_WORK INSTRUCTIONS_
Reproduce the following entries exactly, leaving nothing out.

(Stored entries)
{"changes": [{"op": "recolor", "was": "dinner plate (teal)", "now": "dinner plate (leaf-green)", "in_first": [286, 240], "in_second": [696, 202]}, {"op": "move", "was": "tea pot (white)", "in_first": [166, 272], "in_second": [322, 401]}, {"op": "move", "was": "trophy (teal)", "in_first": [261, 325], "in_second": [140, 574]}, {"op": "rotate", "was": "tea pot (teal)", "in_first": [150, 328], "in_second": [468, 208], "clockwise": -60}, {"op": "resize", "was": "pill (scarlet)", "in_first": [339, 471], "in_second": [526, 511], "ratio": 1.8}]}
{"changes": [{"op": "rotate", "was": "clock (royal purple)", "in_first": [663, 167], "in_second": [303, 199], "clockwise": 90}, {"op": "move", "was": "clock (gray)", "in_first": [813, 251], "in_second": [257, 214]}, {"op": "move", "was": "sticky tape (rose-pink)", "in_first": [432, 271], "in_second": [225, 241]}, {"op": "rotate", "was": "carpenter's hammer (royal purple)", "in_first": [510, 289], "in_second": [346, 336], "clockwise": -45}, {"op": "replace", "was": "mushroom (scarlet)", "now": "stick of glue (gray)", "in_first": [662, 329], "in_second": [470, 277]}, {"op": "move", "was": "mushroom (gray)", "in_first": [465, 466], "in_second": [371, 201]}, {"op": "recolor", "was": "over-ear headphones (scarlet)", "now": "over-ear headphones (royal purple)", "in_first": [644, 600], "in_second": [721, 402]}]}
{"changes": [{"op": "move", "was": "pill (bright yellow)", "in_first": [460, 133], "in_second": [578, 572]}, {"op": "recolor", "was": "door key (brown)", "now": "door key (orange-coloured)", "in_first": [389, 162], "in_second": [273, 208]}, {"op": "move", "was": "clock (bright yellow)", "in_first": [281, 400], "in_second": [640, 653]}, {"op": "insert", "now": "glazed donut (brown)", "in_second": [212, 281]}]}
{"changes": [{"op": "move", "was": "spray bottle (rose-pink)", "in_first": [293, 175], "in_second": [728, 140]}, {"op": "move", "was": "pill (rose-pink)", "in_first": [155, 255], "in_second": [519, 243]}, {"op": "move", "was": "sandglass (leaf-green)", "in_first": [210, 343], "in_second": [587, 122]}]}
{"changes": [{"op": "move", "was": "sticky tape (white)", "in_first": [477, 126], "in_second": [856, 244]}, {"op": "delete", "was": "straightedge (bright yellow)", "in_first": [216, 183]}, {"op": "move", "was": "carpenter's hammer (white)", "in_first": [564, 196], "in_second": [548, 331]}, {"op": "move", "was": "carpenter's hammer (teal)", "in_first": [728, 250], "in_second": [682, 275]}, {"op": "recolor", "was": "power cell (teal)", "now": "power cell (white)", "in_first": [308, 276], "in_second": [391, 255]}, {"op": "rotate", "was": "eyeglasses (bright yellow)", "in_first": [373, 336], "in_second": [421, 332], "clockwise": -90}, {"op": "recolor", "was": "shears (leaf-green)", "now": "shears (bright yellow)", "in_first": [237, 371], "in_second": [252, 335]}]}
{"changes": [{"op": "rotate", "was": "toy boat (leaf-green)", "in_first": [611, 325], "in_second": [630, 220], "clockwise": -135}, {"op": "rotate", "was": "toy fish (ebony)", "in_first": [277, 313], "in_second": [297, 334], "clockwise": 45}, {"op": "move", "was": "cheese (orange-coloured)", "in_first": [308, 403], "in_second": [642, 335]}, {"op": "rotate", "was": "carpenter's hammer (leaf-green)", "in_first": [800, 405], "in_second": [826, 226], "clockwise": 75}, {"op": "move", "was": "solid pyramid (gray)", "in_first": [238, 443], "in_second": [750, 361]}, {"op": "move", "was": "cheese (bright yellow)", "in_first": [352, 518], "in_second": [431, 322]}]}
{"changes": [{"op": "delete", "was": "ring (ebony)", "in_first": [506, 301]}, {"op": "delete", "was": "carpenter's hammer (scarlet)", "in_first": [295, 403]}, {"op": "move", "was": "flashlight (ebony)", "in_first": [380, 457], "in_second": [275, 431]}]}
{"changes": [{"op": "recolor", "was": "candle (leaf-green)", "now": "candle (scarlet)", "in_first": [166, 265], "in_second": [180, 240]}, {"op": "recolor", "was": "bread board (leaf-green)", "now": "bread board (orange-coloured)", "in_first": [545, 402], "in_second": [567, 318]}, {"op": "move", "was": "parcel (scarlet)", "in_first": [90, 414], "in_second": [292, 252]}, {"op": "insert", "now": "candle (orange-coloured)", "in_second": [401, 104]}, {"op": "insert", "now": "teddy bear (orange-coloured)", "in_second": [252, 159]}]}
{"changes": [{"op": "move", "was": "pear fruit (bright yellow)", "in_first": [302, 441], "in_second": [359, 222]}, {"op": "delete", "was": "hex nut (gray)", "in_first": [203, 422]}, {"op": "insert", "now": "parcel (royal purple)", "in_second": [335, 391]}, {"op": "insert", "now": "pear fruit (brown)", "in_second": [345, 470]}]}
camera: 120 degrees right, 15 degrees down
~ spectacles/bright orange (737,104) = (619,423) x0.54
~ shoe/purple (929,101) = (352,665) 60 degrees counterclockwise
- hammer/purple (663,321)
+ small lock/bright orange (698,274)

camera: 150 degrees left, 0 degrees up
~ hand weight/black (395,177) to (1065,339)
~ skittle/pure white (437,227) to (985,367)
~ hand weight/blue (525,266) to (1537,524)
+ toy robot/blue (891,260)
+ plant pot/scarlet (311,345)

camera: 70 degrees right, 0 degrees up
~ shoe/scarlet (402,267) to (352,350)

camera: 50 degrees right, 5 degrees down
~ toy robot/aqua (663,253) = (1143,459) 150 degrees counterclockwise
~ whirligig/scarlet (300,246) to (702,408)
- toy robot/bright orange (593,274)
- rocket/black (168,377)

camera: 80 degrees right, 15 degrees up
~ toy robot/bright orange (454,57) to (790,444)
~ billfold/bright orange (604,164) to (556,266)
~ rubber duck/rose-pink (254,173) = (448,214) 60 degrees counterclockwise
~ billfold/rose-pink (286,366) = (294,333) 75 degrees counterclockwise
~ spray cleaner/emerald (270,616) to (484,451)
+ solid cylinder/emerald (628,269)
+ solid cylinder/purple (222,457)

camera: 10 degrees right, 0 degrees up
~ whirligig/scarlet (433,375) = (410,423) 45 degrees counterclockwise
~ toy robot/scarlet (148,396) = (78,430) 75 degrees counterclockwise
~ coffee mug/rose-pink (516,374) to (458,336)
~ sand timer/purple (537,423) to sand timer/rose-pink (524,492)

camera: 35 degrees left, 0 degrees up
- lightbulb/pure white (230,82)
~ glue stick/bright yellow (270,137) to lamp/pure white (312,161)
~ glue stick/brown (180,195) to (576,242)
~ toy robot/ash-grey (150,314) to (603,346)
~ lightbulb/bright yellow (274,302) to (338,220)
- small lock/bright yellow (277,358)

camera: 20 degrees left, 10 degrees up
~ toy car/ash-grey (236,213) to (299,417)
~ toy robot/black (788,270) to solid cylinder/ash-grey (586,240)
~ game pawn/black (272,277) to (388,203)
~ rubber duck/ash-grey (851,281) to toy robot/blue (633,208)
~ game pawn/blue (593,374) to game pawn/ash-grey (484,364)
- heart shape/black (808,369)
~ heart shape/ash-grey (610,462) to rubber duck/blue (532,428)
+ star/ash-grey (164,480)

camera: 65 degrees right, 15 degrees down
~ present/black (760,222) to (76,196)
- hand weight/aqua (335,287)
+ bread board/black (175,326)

_REPLY TO THE TASK_
{"changes": [{"op": "recolor", "was": "dinner plate (teal)", "now": "dinner plate (leaf-green)", "in_first": [286, 240], "in_second": [696, 202]}, {"op": "move", "was": "tea pot (white)", "in_first": [166, 272], "in_second": [322, 401]}, {"op": "move", "was": "trophy (teal)", "in_first": [261, 325], "in_second": [140, 574]}, {"op": "rotate", "was": "tea pot (teal)", "in_first": [150, 328], "in_second": [468, 208], "clockwise": -60}, {"op": "resize", "was": "pill (scarlet)", "in_first": [339, 471], "in_second": [526, 511], "ratio": 1.8}]}
{"changes": [{"op": "rotate", "was": "clock (royal purple)", "in_first": [663, 167], "in_second": [303, 199], "clockwise": 90}, {"op": "move", "was": "clock (gray)", "in_first": [813, 251], "in_second": [257, 214]}, {"op": "move", "was": "sticky tape (rose-pink)", "in_first": [432, 271], "in_second": [225, 241]}, {"op": "rotate", "was": "carpenter's hammer (royal purple)", "in_first": [510, 289], "in_second": [346, 336], "clockwise": -45}, {"op": "replace", "was": "mushroom (scarlet)", "now": "stick of glue (gray)", "in_first": [662, 329], "in_second": [470, 277]}, {"op": "move", "was": "mushroom (gray)", "in_first": [465, 466], "in_second": [371, 201]}, {"op": "recolor", "was": "over-ear headphones (scarlet)", "now": "over-ear headphones (royal purple)", "in_first": [644, 600], "in_second": [721, 402]}]}
{"changes": [{"op": "move", "was": "pill (bright yellow)", "in_first": [460, 133], "in_second": [578, 572]}, {"op": "recolor", "was": "door key (brown)", "now": "door key (orange-coloured)", "in_first": [389, 162], "in_second": [273, 208]}, {"op": "move", "was": "clock (bright yellow)", "in_first": [281, 400], "in_second": [640, 653]}, {"op": "insert", "now": "glazed donut (brown)", "in_second": [212, 281]}]}
{"changes": [{"op": "move", "was": "spray bottle (rose-pink)", "in_first": [293, 175], "in_second": [728, 140]}, {"op": "move", "was": "pill (rose-pink)", "in_first": [155, 255], "in_second": [519, 243]}, {"op": "move", "was": "sandglass (leaf-green)", "in_first": [210, 343], "in_second": [587, 122]}]}
{"changes": [{"op": "move", "was": "sticky tape (white)", "in_first": [477, 126], "in_second": [856, 244]}, {"op": "delete", "was": "straightedge (bright yellow)", "in_first": [216, 183]}, {"op": "move", "was": "carpenter's hammer (white)", "in_first": [564, 196], "in_second": [548, 331]}, {"op": "move", "was": "carpenter's hammer (teal)", "in_first": [728, 250], "in_second": [682, 275]}, {"op": "recolor", "was": "power cell (teal)", "now": "power cell (white)", "in_first": [308, 276], "in_second": [391, 255]}, {"op": "rotate", "was": "eyeglasses (bright yellow)", "in_first": [373, 336], "in_second": [421, 332], "clockwise": -90}, {"op": "recolor", "was": "shears (leaf-green)", "now": "shears (bright yellow)", "in_first": [237, 371], "in_second": [252, 335]}]}
{"changes": [{"op": "rotate", "was": "toy boat (leaf-green)", "in_first": [611, 325], "in_second": [630, 220], "clockwise": -135}, {"op": "rotate", "was": "toy fish (ebony)", "in_first": [277, 313], "in_second": [297, 334], "clockwise": 45}, {"op": "move", "was": "cheese (orange-coloured)", "in_first": [308, 403], "in_second": [642, 335]}, {"op": "rotate", "was": "carpenter's hammer (leaf-green)", "in_first": [800, 405], "in_second": [826, 226], "clockwise": 75}, {"op": "move", "was": "solid pyramid (gray)", "in_first": [238, 443], "in_second": [750, 361]}, {"op": "move", "was": "cheese (bright yellow)", "in_first": [352, 518], "in_second": [431, 322]}]}
{"changes": [{"op": "delete", "was": "ring (ebony)", "in_first": [506, 301]}, {"op": "delete", "was": "carpenter's hammer (scarlet)", "in_first": [295, 403]}, {"op": "move", "was": "flashlight (ebony)", "in_first": [380, 457], "in_second": [275, 431]}]}
{"changes": [{"op": "recolor", "was": "candle (leaf-green)", "now": "candle (scarlet)", "in_first": [166, 265], "in_second": [180, 240]}, {"op": "recolor", "was": "bread board (leaf-green)", "now": "bread board (orange-coloured)", "in_first": [545, 402], "in_second": [567, 318]}, {"op": "move", "was": "parcel (scarlet)", "in_first": [90, 414], "in_second": [292, 252]}, {"op": "insert", "now": "candle (orange-coloured)", "in_second": [401, 104]}, {"op": "insert", "now": "teddy bear (orange-coloured)", "in_second": [252, 159]}]}
{"changes": [{"op": "move", "was": "pear fruit (bright yellow)", "in_first": [302, 441], "in_second": [359, 222]}, {"op": "delete", "was": "hex nut (gray)", "in_first": [203, 422]}, {"op": "insert", "now": "parcel (royal purple)", "in_second": [335, 391]}, {"op": "insert", "now": "pear fruit (brown)", "in_second": [345, 470]}]}
camera: 120 degrees right, 15 degrees down
~ spectacles/bright orange (737,104) = (619,423) x0.54
~ shoe/purple (929,101) = (352,665) 60 degrees counterclockwise
- hammer/purple (663,321)
+ small lock/bright orange (698,274)

camera: 150 degrees left, 0 degrees up
~ hand weight/black (395,177) to (1065,339)
~ skittle/pure white (437,227) to (985,367)
~ hand weight/blue (525,266) to (1537,524)
+ toy robot/blue (891,260)
+ plant pot/scarlet (311,345)

camera: 70 degrees right, 0 degrees up
~ shoe/scarlet (402,267) to (352,350)

camera: 50 degrees right, 5 degrees down
~ toy robot/aqua (663,253) = (1143,459) 150 degrees counterclockwise
~ whirligig/scarlet (300,246) to (702,408)
- toy robot/bright orange (593,274)
- rocket/black (168,377)

camera: 80 degrees right, 15 degrees up
~ toy robot/bright orange (454,57) to (790,444)
~ billfold/bright orange (604,164) to (556,266)
~ rubber duck/rose-pink (254,173) = (448,214) 60 degrees counterclockwise
~ billfold/rose-pink (286,366) = (294,333) 75 degrees counterclockwise
~ spray cleaner/emerald (270,616) to (484,451)
+ solid cylinder/emerald (628,269)
+ solid cylinder/purple (222,457)

camera: 10 degrees right, 0 degrees up
~ whirligig/scarlet (433,375) = (410,423) 45 degrees counterclockwise
~ toy robot/scarlet (148,396) = (78,430) 75 degrees counterclockwise
~ coffee mug/rose-pink (516,374) to (458,336)
~ sand timer/purple (537,423) to sand timer/rose-pink (524,492)

camera: 35 degrees left, 0 degrees up
- lightbulb/pure white (230,82)
~ glue stick/bright yellow (270,137) to lamp/pure white (312,161)
~ glue stick/brown (180,195) to (576,242)
~ toy robot/ash-grey (150,314) to (603,346)
~ lightbulb/bright yellow (274,302) to (338,220)
- small lock/bright yellow (277,358)

camera: 20 degrees left, 10 degrees up
~ toy car/ash-grey (236,213) to (299,417)
~ toy robot/black (788,270) to solid cylinder/ash-grey (586,240)
~ game pawn/black (272,277) to (388,203)
~ rubber duck/ash-grey (851,281) to toy robot/blue (633,208)
~ game pawn/blue (593,374) to game pawn/ash-grey (484,364)
- heart shape/black (808,369)
~ heart shape/ash-grey (610,462) to rubber duck/blue (532,428)
+ star/ash-grey (164,480)

camera: 65 degrees right, 15 degrees down
~ present/black (760,222) to (76,196)
- hand weight/aqua (335,287)
+ bread board/black (175,326)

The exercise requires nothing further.